What you have to do: Using the records that follow, work out the number of lines with the word "plus" in them; reply with that number only.
Segment Start: Entries provided
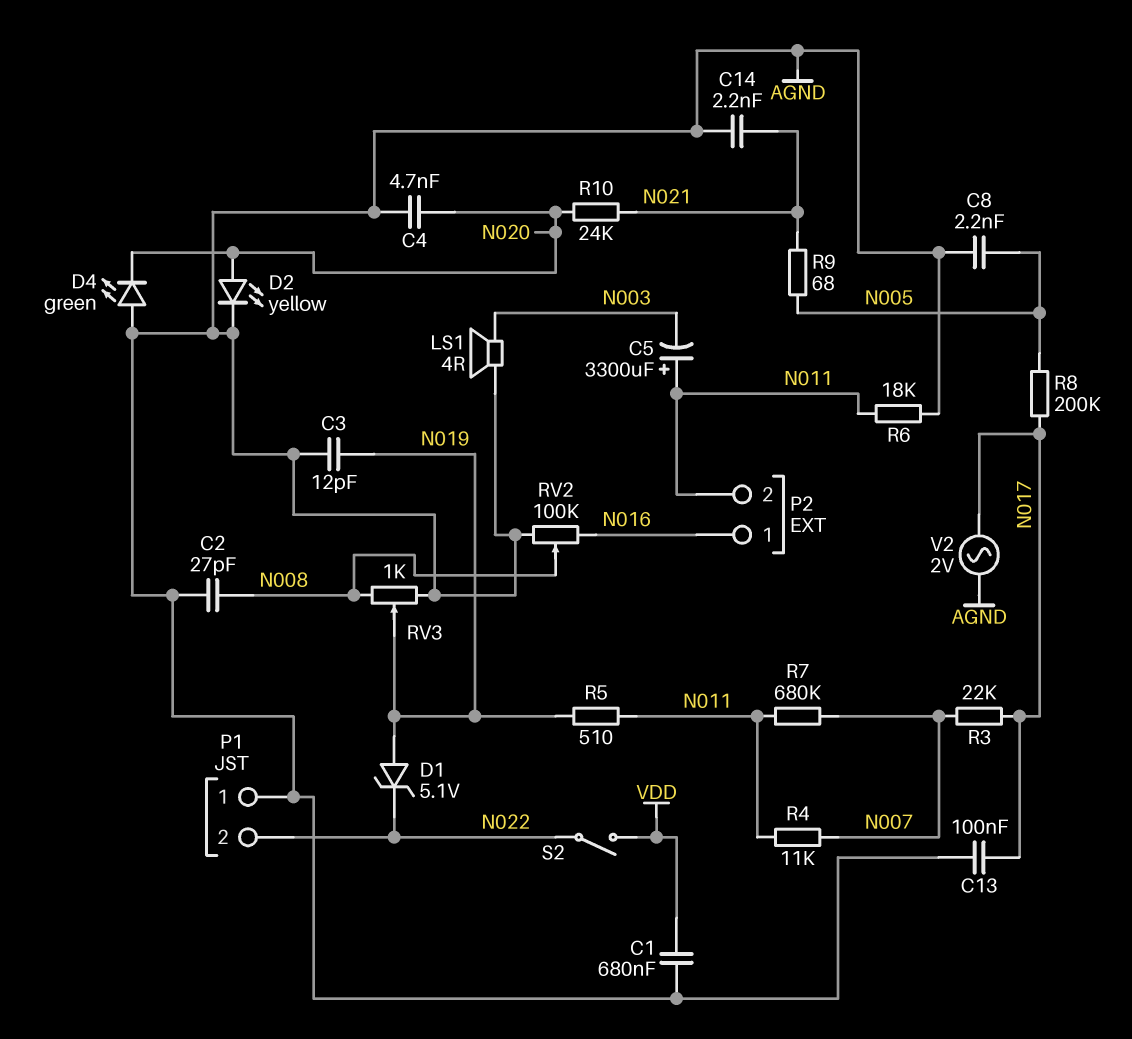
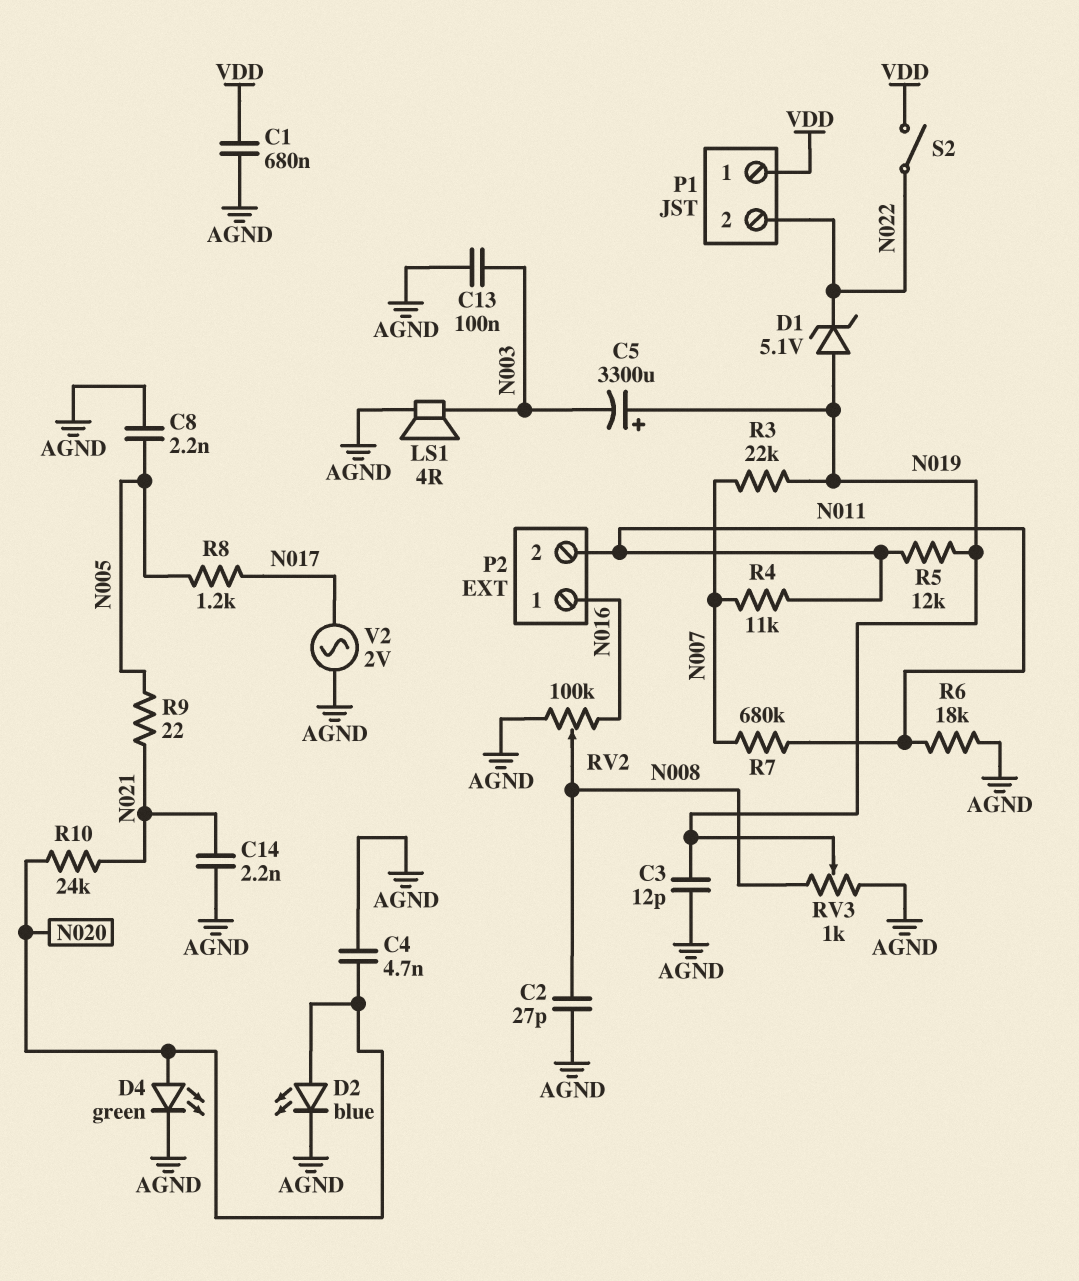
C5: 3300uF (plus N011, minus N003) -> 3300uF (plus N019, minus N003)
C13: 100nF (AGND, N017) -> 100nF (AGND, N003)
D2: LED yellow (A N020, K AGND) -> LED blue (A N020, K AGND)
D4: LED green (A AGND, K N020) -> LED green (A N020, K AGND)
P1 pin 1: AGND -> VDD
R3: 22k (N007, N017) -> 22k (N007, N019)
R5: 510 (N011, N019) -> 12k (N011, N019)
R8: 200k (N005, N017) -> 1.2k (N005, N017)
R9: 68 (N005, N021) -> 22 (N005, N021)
Segment End: Entries provided
Segment Start: Entries provided
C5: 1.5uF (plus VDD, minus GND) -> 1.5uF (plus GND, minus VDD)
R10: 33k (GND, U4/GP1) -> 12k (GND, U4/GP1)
Segment End: Entries provided
Segment Start: Entries provided
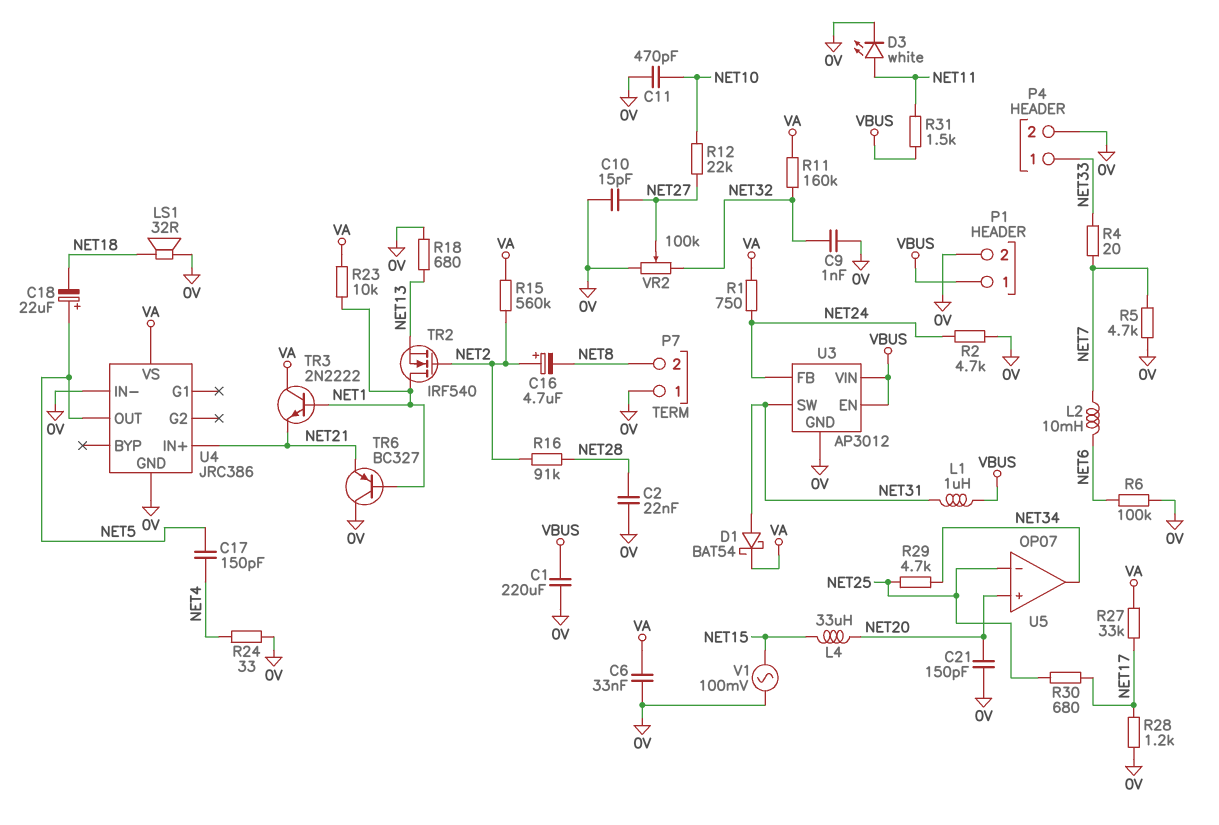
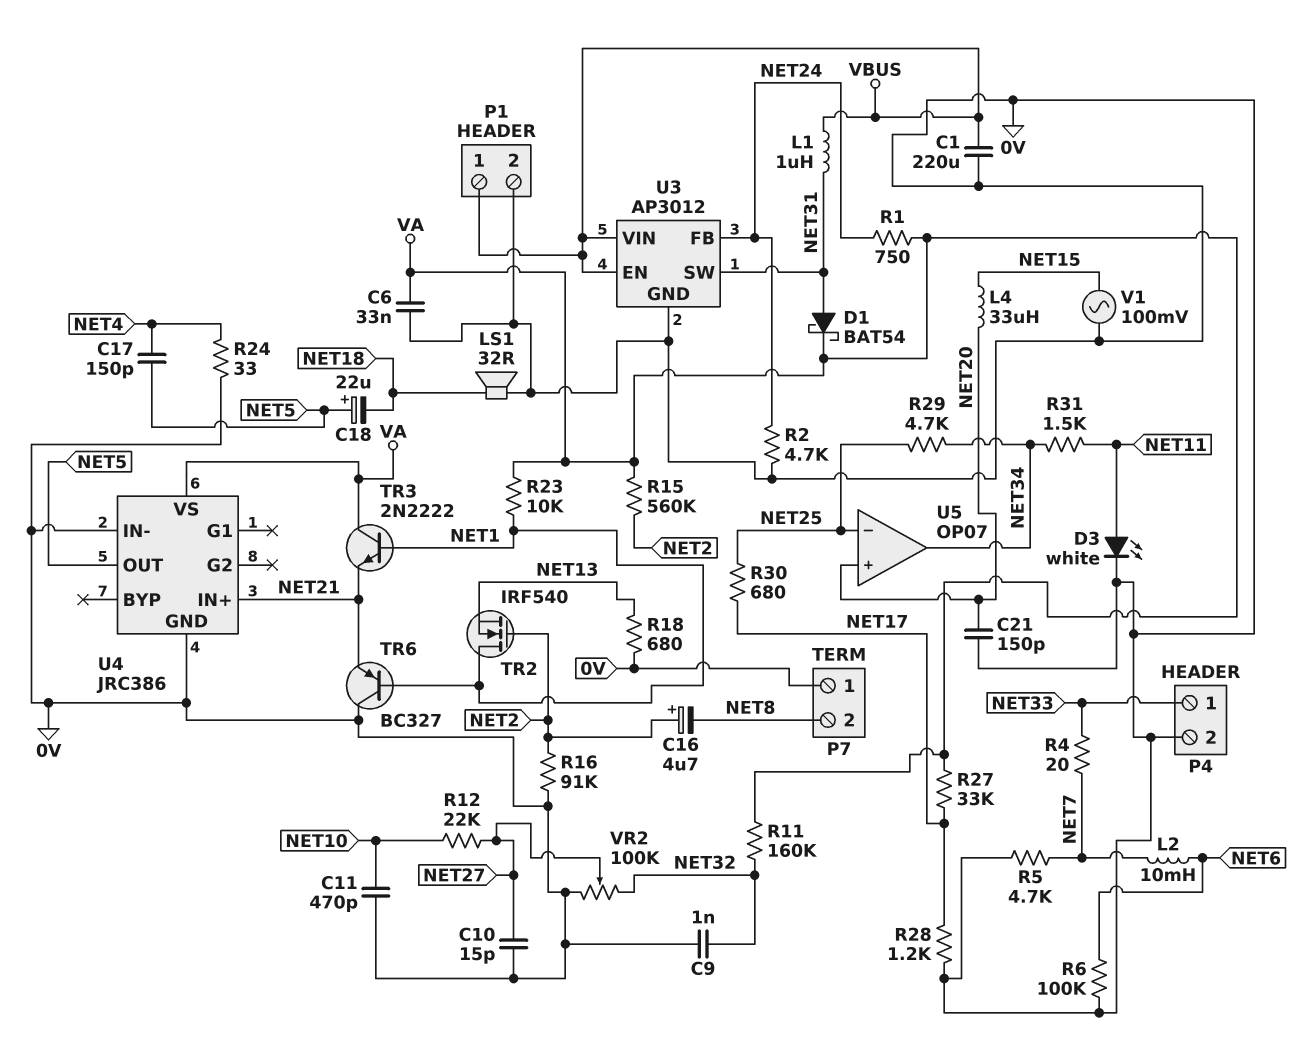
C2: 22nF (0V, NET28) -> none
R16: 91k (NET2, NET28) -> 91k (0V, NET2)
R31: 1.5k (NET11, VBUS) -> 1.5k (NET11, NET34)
Segment End: Entries provided
Reply: 2